··· Records to use ···
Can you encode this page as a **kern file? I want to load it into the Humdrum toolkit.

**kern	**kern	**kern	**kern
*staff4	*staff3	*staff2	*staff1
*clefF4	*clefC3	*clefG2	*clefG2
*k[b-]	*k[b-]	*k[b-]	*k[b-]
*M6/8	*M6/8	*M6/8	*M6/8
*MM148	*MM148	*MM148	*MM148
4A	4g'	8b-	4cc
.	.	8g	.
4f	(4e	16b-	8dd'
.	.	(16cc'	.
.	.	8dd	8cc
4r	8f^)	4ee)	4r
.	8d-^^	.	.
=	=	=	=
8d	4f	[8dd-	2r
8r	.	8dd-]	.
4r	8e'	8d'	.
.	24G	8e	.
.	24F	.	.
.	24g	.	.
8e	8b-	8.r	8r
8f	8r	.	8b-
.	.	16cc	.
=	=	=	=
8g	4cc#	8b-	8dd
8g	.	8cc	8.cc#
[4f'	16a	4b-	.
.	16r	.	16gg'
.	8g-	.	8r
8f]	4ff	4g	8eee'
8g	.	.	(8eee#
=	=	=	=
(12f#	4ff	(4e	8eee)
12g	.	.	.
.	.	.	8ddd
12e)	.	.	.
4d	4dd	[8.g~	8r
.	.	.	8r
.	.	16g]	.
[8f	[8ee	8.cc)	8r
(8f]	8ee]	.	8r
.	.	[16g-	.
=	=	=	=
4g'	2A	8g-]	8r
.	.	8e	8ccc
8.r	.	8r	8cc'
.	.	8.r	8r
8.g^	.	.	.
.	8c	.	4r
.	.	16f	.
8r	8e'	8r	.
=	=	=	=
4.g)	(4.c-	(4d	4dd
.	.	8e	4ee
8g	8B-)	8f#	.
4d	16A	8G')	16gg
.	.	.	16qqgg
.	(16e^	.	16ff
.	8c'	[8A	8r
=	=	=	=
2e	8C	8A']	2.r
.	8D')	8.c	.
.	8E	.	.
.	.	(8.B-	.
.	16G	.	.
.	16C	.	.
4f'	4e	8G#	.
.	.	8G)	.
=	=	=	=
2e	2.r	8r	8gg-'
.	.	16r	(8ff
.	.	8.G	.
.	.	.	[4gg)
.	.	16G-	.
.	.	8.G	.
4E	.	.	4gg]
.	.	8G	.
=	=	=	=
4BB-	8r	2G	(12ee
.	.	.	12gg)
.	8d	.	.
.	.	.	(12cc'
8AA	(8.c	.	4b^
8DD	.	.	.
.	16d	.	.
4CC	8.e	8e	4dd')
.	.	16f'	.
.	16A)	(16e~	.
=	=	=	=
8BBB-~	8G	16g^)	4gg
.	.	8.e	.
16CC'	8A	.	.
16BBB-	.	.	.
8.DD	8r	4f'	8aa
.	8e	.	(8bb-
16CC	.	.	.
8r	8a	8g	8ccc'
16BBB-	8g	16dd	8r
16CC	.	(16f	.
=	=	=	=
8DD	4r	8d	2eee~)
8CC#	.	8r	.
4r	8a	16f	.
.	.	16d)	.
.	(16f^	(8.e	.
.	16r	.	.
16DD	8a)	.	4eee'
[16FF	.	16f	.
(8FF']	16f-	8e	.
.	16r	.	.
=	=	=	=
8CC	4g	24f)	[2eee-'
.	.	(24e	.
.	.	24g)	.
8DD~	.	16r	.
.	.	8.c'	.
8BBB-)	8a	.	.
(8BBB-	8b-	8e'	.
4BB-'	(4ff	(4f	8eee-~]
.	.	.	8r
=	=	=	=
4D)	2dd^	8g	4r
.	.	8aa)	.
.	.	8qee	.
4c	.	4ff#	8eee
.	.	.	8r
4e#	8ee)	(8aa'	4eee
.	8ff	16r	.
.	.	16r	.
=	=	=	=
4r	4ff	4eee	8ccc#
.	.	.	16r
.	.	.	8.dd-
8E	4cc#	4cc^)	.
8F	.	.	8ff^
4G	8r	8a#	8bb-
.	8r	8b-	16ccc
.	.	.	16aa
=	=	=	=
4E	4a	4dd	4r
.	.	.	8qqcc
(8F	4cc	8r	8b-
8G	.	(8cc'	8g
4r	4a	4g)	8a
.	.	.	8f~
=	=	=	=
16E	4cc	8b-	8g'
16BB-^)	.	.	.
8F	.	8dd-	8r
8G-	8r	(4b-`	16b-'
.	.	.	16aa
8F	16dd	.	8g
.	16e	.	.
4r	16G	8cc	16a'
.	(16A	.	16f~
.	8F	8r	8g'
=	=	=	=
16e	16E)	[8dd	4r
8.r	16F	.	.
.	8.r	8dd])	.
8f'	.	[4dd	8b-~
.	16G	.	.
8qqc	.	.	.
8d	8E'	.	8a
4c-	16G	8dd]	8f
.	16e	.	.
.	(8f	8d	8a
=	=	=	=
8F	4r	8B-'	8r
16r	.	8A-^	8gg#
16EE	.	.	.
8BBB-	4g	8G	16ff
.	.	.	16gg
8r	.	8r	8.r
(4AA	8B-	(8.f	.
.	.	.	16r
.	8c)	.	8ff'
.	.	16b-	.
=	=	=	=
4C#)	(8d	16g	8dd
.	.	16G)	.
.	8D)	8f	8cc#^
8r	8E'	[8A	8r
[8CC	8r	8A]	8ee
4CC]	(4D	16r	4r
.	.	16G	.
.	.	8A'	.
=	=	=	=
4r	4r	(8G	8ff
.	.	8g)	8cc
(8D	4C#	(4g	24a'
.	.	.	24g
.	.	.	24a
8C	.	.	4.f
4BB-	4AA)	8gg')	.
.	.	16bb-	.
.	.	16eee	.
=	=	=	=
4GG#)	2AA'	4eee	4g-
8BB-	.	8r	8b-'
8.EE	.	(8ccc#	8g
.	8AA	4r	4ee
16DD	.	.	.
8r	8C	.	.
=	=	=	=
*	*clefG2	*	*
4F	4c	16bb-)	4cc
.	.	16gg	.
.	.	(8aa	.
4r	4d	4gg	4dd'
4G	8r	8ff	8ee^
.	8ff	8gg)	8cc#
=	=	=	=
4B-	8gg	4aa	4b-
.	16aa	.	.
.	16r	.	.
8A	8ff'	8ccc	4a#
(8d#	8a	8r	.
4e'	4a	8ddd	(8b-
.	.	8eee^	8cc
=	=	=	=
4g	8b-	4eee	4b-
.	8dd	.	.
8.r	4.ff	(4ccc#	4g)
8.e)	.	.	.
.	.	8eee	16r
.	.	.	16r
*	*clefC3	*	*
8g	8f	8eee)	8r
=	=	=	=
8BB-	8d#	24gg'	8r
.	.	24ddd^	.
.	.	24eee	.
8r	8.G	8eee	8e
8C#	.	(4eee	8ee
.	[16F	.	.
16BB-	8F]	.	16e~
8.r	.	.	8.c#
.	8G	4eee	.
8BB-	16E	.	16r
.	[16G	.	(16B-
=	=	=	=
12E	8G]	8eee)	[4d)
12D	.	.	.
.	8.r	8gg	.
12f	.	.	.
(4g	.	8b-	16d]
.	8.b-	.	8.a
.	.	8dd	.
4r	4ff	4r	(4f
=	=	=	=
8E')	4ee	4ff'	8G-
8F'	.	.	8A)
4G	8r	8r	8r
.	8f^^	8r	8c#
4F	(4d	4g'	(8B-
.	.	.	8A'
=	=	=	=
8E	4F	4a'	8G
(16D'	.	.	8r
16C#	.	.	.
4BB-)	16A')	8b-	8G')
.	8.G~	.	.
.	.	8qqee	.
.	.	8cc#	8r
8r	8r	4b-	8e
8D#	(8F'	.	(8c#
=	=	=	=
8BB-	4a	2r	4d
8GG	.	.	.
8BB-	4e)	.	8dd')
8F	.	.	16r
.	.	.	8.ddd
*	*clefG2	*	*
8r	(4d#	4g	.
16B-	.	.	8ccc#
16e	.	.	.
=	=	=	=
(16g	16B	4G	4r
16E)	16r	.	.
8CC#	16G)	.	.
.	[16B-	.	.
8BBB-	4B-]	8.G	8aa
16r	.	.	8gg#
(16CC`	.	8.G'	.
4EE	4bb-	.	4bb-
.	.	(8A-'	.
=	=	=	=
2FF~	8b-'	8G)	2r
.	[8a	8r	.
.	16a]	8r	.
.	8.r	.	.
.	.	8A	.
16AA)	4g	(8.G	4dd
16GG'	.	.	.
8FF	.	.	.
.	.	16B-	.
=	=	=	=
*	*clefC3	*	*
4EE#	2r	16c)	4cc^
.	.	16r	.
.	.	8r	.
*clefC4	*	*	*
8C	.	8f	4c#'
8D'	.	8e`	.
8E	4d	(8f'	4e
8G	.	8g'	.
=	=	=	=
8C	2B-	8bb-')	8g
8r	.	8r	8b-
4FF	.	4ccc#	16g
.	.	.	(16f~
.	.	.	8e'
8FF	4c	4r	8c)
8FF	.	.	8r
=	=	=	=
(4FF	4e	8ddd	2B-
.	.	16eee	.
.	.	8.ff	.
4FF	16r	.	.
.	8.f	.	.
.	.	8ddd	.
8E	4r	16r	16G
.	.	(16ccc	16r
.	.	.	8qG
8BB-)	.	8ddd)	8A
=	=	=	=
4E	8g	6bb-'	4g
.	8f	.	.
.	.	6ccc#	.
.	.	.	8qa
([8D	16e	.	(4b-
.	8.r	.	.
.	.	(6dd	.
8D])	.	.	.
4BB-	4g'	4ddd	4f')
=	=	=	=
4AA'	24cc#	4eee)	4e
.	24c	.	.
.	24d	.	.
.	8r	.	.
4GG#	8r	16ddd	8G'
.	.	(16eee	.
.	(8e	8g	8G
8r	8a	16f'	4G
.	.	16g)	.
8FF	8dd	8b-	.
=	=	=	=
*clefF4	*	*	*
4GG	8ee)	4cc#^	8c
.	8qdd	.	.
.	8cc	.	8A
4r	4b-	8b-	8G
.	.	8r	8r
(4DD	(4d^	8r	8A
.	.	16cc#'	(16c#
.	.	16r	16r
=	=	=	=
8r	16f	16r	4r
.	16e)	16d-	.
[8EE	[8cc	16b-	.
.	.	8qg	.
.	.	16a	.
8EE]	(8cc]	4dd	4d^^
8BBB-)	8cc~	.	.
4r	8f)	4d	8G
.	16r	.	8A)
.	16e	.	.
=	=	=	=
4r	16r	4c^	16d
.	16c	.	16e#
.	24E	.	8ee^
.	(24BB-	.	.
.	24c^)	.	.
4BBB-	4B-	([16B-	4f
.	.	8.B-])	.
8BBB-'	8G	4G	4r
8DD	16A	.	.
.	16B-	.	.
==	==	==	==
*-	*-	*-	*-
···
§ **The exercise**
List every line in the rows above that contains the string "kern".

§ **Result below**
Can you encode this page as a **kern file? I want to load it into the Humdrum toolkit.
**kern	**kern	**kern	**kern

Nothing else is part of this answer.